══ SUPPLIED ENTRIES ══

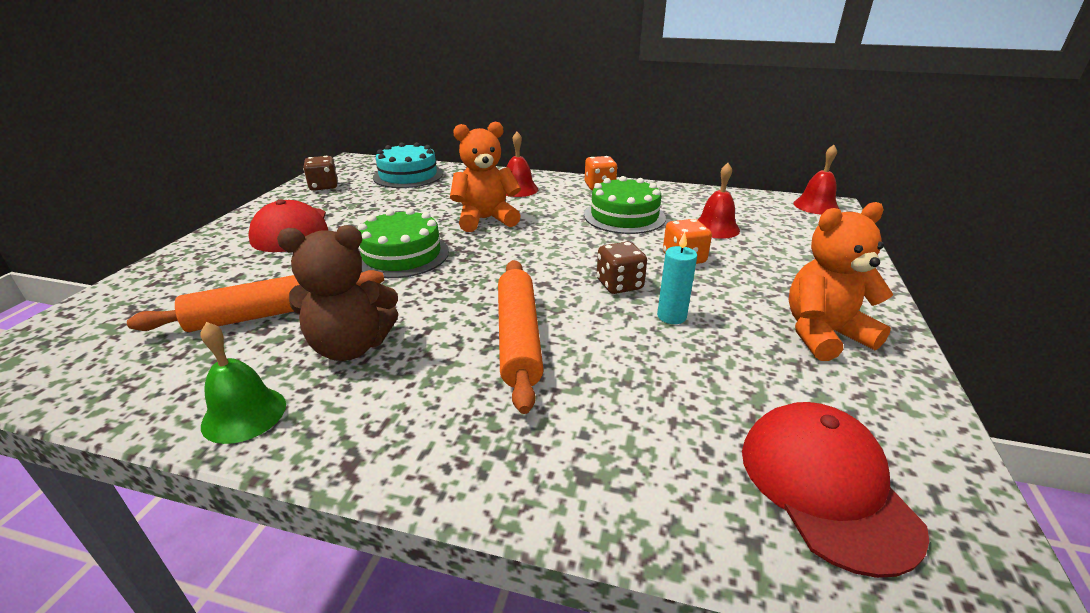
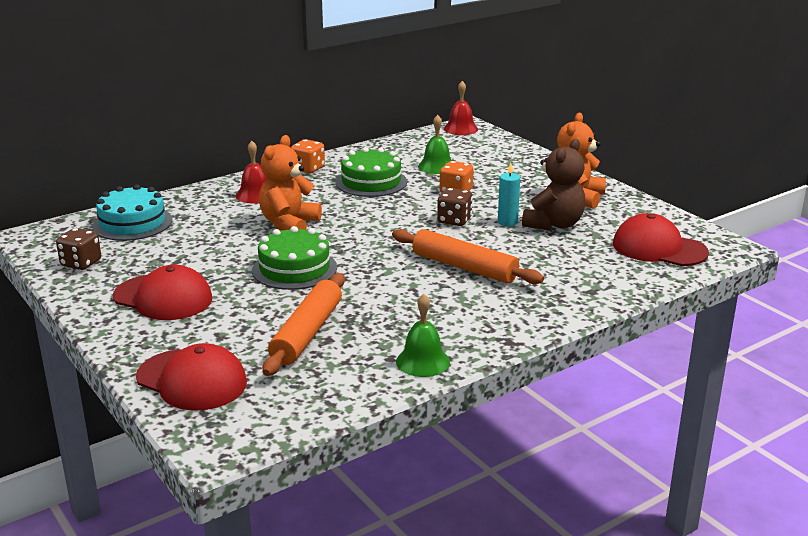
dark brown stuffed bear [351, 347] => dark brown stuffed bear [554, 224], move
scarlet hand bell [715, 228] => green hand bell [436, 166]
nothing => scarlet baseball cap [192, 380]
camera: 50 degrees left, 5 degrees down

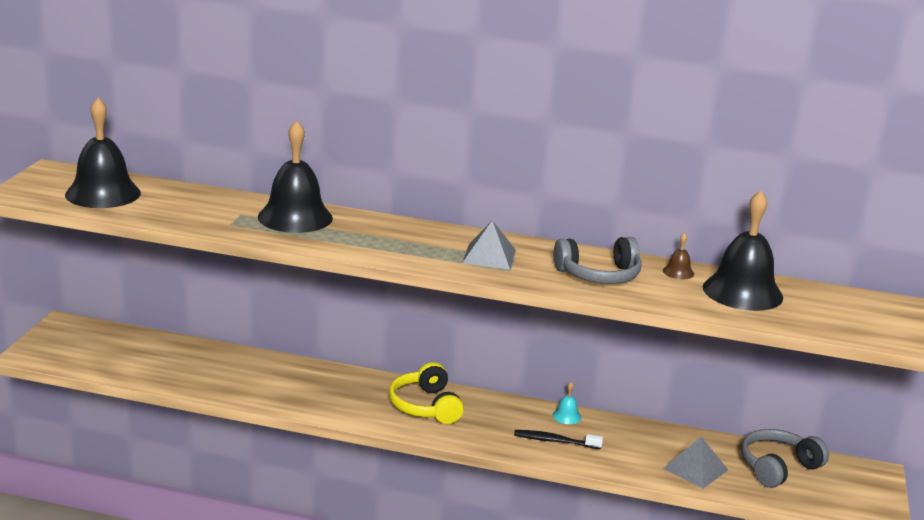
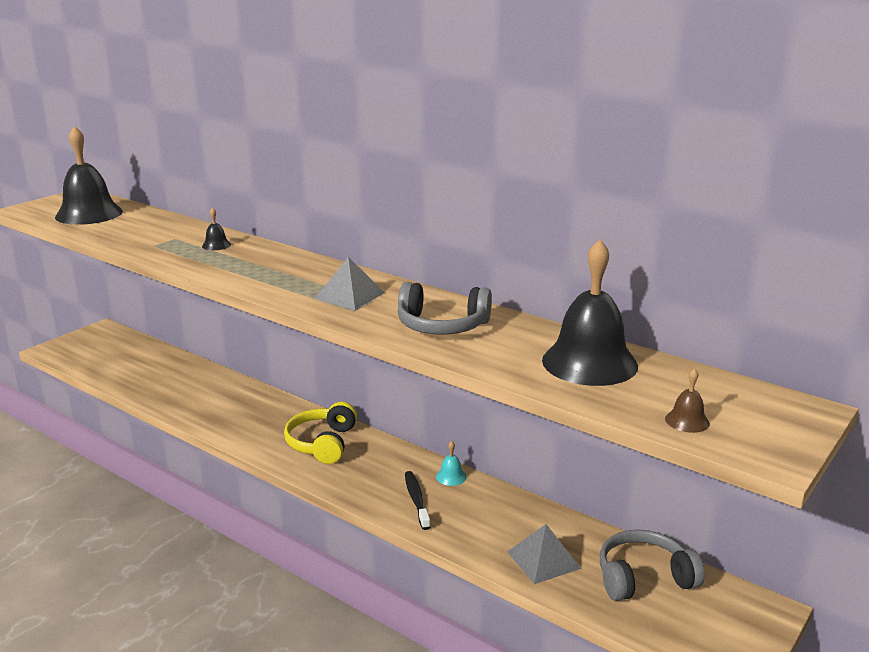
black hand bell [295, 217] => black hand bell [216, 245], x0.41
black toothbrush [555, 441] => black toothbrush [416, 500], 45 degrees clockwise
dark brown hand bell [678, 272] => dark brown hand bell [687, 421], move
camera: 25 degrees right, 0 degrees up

═══

§ ACTIVITY
Your task is to restate word for word the lines from the one containing "camera: 50 degrees left, 5 degrees down" through the last line of the data, both ends included, with no pictures.

§ RESULT FOR THIS TASK
camera: 50 degrees left, 5 degrees down

black hand bell [295, 217] => black hand bell [216, 245], x0.41
black toothbrush [555, 441] => black toothbrush [416, 500], 45 degrees clockwise
dark brown hand bell [678, 272] => dark brown hand bell [687, 421], move
camera: 25 degrees right, 0 degrees up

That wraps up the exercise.